= PROVIDED RECORDS =

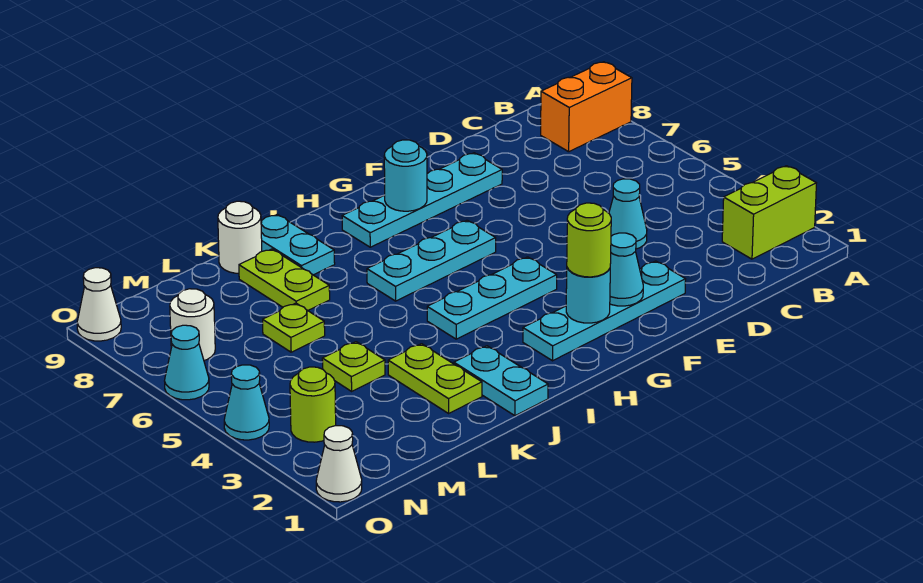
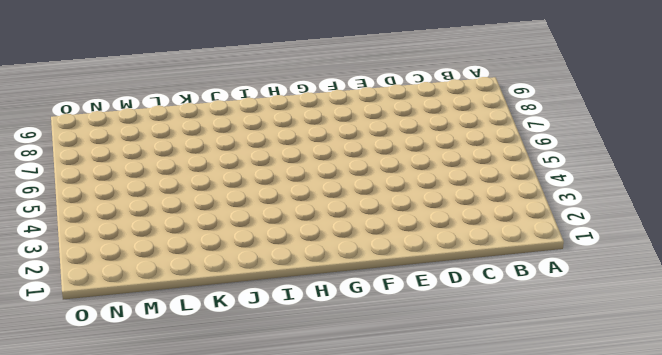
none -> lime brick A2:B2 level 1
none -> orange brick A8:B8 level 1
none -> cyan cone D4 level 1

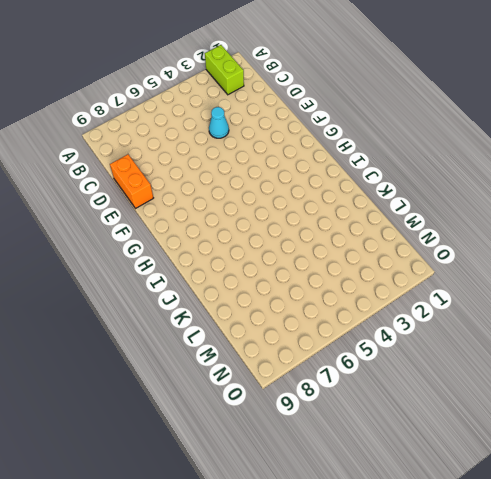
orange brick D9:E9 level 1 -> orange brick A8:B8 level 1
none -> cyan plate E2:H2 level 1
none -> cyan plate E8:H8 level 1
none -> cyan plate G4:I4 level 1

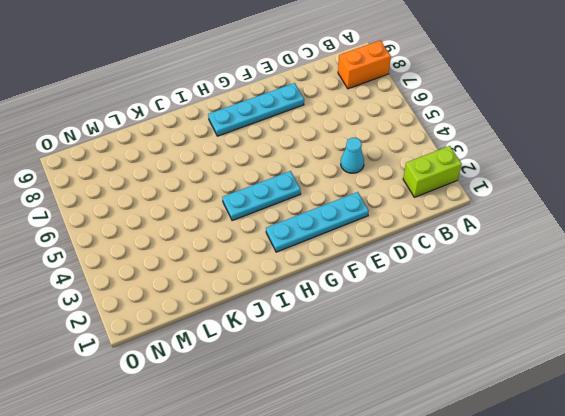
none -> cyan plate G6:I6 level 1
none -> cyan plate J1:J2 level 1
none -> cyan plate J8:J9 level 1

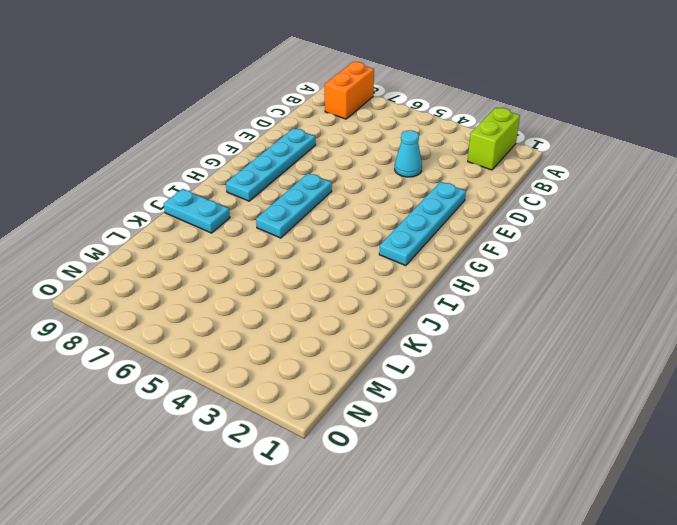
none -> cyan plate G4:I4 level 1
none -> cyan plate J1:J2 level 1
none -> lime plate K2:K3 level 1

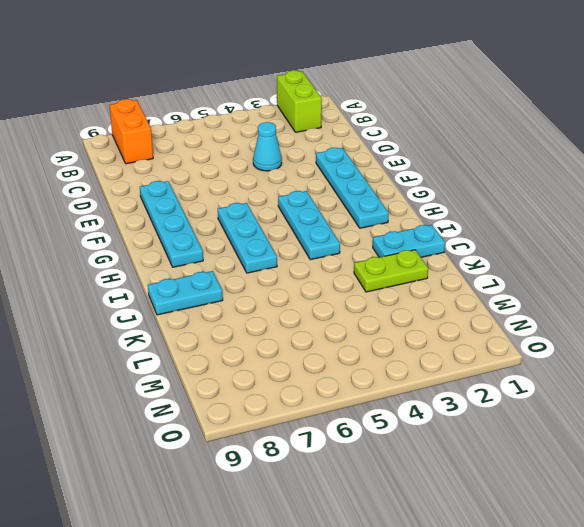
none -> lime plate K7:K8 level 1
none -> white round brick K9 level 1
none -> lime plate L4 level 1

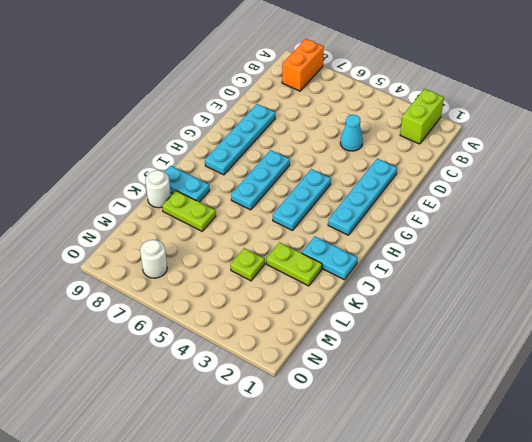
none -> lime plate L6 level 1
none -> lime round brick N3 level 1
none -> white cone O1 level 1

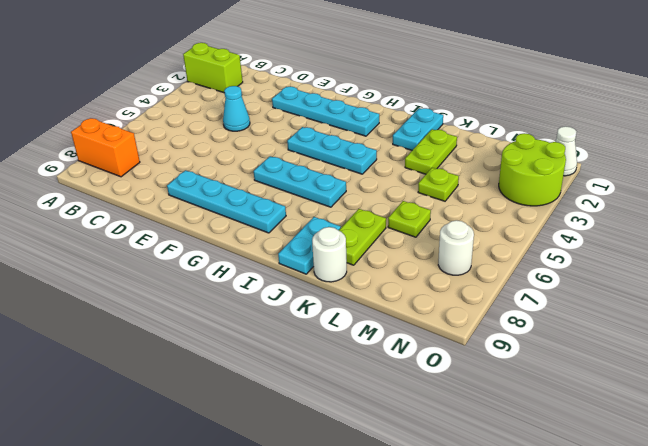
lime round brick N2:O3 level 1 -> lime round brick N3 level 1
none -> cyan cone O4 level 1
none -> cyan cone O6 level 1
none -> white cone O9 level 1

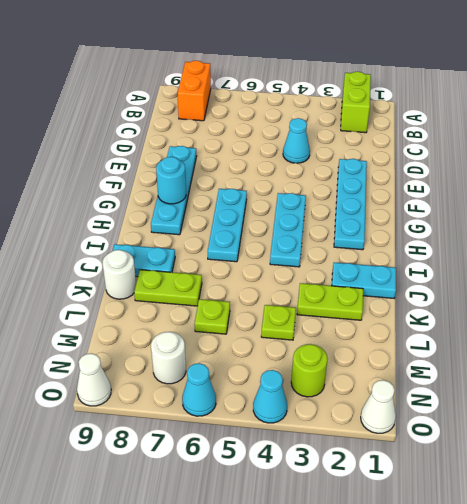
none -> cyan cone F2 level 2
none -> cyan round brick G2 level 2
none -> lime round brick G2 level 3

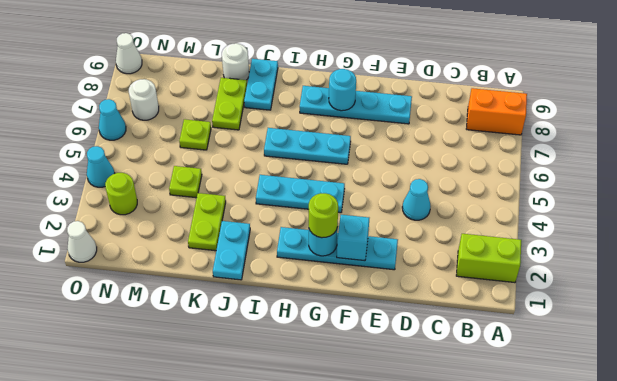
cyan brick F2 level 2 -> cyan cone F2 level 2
--
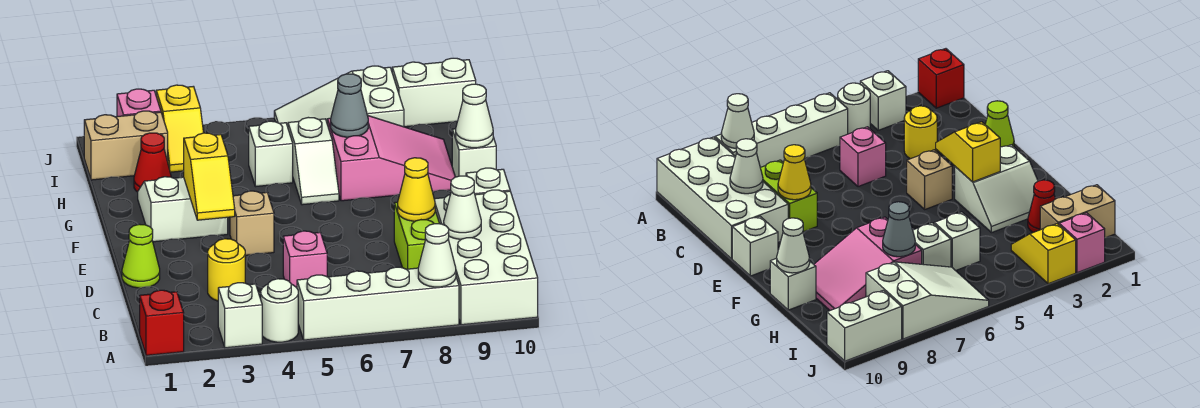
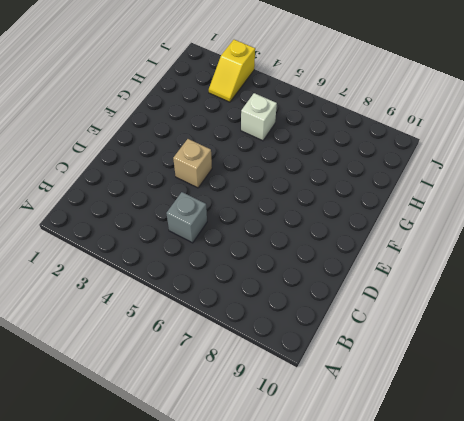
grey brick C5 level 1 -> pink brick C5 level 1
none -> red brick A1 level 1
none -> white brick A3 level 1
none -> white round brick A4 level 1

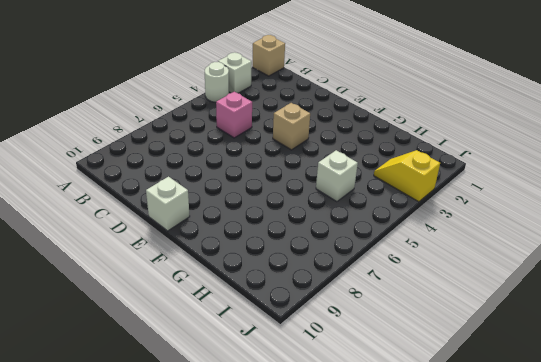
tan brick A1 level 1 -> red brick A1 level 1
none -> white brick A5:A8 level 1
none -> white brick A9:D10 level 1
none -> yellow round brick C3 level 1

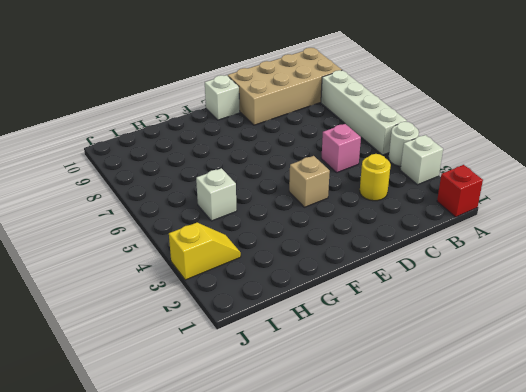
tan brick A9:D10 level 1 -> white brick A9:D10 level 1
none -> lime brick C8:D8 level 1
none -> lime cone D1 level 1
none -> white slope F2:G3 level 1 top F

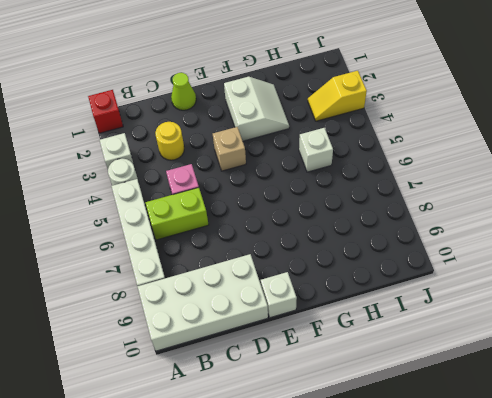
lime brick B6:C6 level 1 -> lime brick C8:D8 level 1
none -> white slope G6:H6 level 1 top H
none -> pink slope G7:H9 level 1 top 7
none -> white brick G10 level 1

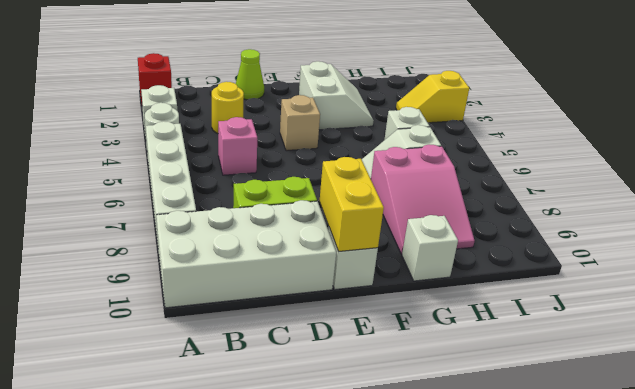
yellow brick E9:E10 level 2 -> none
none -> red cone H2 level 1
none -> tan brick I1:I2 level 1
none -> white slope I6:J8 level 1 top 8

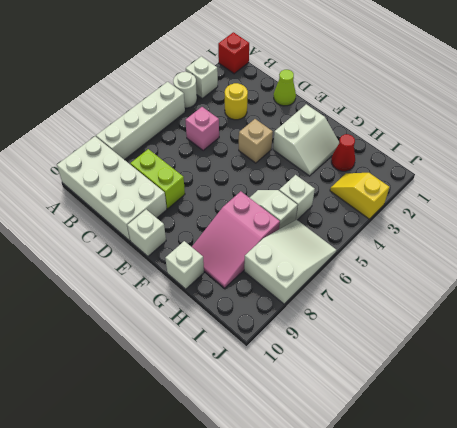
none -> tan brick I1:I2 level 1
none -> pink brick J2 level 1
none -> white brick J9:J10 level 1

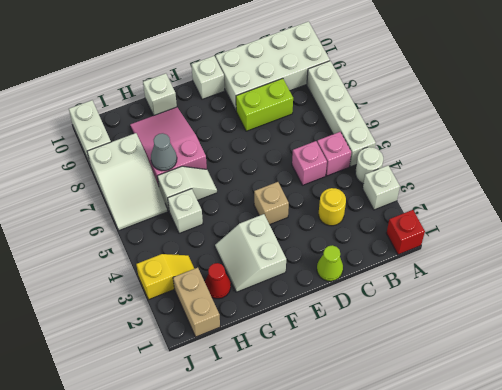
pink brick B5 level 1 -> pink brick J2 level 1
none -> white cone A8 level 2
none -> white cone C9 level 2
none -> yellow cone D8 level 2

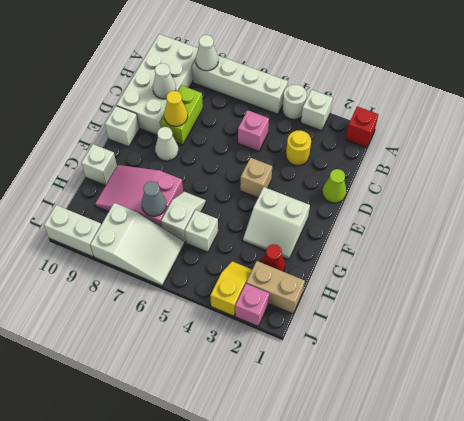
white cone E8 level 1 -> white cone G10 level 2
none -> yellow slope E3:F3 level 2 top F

= ABOUT THIS EXERCISE =
For this exercise, transcribe exactly the part of the records above that opens with the line containing "none -> lime brick A2:B2 level 1" and closes with the one containing "cyan brick F2 level 2 -> cyan cone F2 level 2". Pictures are not part of the copy.

= ANSWER TO THIS PROBLEM =
none -> lime brick A2:B2 level 1
none -> orange brick A8:B8 level 1
none -> cyan cone D4 level 1

orange brick D9:E9 level 1 -> orange brick A8:B8 level 1
none -> cyan plate E2:H2 level 1
none -> cyan plate E8:H8 level 1
none -> cyan plate G4:I4 level 1

none -> cyan plate G6:I6 level 1
none -> cyan plate J1:J2 level 1
none -> cyan plate J8:J9 level 1

none -> cyan plate G4:I4 level 1
none -> cyan plate J1:J2 level 1
none -> lime plate K2:K3 level 1

none -> lime plate K7:K8 level 1
none -> white round brick K9 level 1
none -> lime plate L4 level 1

none -> lime plate L6 level 1
none -> lime round brick N3 level 1
none -> white cone O1 level 1

lime round brick N2:O3 level 1 -> lime round brick N3 level 1
none -> cyan cone O4 level 1
none -> cyan cone O6 level 1
none -> white cone O9 level 1

none -> cyan cone F2 level 2
none -> cyan round brick G2 level 2
none -> lime round brick G2 level 3

cyan brick F2 level 2 -> cyan cone F2 level 2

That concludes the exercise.